Task goal: Please keep to the lines below from the one with "red brick E2:E5" through the one with "black brick C7", and restate them word for word, ends included.

Entries taken from a collection:
- Opening Delimiter -

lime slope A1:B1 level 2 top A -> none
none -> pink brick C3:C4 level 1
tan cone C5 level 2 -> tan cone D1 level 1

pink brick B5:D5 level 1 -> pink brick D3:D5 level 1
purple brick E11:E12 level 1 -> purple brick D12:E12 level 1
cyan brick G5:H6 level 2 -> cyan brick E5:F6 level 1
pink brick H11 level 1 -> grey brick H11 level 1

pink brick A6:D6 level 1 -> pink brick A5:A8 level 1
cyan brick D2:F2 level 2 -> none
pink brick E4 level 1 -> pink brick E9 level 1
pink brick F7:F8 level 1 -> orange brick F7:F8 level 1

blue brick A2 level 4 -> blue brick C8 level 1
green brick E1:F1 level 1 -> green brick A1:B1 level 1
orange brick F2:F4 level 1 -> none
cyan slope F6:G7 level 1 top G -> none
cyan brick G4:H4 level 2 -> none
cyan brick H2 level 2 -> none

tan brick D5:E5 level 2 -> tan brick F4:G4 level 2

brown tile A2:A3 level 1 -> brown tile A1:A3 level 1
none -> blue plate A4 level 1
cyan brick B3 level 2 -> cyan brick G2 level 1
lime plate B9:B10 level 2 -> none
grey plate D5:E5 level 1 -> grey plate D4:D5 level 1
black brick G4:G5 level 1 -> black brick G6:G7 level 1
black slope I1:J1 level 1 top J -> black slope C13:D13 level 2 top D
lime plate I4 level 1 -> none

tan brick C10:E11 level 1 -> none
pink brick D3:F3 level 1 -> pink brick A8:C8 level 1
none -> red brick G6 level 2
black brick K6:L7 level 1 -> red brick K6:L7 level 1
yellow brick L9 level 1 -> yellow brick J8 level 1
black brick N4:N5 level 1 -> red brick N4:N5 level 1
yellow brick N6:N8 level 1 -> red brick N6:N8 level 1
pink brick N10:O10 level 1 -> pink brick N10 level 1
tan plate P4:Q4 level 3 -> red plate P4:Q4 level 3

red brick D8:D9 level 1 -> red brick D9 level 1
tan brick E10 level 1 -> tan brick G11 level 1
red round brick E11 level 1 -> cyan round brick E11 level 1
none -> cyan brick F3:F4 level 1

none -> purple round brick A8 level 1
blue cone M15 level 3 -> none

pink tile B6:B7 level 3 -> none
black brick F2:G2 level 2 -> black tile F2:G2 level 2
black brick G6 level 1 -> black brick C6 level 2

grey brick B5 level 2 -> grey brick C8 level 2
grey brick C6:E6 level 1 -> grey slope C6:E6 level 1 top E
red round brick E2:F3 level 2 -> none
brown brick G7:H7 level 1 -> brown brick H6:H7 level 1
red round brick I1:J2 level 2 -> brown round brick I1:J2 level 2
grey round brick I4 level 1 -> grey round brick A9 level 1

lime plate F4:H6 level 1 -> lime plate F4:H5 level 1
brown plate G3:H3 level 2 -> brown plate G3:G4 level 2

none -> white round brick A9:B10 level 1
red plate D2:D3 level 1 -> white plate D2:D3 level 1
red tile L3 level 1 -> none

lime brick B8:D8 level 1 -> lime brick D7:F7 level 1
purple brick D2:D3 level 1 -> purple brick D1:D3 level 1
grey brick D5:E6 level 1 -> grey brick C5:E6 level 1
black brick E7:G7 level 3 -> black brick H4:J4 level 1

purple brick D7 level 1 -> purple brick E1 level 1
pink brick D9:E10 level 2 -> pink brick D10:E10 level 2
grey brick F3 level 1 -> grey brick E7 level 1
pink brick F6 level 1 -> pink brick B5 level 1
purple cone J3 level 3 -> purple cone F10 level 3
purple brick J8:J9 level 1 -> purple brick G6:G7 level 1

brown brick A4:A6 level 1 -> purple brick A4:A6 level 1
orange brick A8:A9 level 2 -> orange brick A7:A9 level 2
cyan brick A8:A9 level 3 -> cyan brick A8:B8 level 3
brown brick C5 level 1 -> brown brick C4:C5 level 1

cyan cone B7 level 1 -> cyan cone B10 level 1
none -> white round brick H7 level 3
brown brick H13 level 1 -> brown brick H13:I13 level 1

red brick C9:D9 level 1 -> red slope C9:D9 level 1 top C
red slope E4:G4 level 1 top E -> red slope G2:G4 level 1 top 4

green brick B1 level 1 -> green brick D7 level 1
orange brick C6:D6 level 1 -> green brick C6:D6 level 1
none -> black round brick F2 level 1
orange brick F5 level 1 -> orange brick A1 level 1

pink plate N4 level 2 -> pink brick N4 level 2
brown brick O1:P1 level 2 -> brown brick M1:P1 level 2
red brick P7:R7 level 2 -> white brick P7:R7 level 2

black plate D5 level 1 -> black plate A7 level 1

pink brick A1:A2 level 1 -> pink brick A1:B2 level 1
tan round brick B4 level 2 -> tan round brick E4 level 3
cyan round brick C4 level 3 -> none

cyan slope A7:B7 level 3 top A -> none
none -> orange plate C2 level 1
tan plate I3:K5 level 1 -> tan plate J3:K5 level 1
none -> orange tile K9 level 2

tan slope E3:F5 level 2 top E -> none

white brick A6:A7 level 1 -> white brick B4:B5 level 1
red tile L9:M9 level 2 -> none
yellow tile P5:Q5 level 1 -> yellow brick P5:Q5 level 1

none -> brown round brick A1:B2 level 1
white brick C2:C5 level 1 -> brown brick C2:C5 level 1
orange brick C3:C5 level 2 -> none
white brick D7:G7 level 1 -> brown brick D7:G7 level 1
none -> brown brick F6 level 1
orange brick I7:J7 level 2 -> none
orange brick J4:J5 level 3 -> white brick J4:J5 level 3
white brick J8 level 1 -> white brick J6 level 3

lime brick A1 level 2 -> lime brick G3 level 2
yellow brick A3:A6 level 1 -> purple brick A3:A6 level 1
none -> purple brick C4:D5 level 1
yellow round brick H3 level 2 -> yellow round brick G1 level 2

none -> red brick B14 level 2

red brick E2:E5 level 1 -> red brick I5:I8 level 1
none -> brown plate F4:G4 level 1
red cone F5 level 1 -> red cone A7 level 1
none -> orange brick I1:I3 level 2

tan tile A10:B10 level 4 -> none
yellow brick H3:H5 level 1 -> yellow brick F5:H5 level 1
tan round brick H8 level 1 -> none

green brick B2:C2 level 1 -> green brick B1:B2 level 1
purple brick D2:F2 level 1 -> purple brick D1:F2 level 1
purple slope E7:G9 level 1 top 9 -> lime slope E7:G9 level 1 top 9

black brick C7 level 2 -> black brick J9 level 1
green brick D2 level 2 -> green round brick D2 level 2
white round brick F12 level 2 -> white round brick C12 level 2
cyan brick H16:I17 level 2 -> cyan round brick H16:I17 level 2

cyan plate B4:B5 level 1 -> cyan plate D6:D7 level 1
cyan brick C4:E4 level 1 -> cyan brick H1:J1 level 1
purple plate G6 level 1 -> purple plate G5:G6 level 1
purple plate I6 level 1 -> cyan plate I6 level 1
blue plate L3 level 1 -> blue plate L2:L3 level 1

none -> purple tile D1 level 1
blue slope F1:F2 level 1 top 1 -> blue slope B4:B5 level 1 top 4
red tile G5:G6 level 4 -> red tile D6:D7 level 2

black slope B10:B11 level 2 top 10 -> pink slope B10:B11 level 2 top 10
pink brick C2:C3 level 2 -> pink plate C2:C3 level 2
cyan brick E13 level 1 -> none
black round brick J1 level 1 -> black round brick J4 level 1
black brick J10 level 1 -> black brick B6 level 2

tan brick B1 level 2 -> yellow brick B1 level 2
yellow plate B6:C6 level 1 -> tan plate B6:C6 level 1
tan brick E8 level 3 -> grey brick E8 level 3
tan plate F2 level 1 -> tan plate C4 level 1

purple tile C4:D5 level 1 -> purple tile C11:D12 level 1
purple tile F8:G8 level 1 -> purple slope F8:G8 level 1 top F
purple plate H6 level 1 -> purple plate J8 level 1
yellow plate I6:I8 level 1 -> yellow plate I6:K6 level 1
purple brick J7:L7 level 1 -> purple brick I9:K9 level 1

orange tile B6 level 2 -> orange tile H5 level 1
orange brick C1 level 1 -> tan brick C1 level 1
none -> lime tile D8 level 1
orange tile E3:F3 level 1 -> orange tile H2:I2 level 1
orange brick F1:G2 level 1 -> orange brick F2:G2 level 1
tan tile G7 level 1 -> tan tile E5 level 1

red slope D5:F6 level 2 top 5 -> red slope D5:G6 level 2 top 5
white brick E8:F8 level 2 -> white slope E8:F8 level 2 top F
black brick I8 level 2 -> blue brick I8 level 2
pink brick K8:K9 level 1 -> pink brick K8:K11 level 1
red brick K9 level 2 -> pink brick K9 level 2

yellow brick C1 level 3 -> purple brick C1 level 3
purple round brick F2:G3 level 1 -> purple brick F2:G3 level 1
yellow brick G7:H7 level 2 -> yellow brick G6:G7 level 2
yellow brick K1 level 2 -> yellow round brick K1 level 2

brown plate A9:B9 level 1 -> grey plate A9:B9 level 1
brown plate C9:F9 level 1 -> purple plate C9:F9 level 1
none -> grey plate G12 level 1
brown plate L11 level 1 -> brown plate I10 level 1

- Closing Delimiter -

Output for this exercise:
red brick E2:E5 level 1 -> red brick I5:I8 level 1
none -> brown plate F4:G4 level 1
red cone F5 level 1 -> red cone A7 level 1
none -> orange brick I1:I3 level 2

tan tile A10:B10 level 4 -> none
yellow brick H3:H5 level 1 -> yellow brick F5:H5 level 1
tan round brick H8 level 1 -> none

green brick B2:C2 level 1 -> green brick B1:B2 level 1
purple brick D2:F2 level 1 -> purple brick D1:F2 level 1
purple slope E7:G9 level 1 top 9 -> lime slope E7:G9 level 1 top 9

black brick C7 level 2 -> black brick J9 level 1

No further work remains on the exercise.